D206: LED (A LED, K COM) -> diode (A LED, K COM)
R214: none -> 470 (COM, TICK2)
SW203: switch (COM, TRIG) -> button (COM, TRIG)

...

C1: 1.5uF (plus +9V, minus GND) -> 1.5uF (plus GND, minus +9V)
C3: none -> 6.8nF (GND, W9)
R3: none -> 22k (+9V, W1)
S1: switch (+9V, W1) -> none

PROBLEM STATEMENT: Each line of the data that has the string "switch" should be returned.

RESPONSE AREA:
SW203: switch (COM, TRIG) -> button (COM, TRIG)
S1: switch (+9V, W1) -> none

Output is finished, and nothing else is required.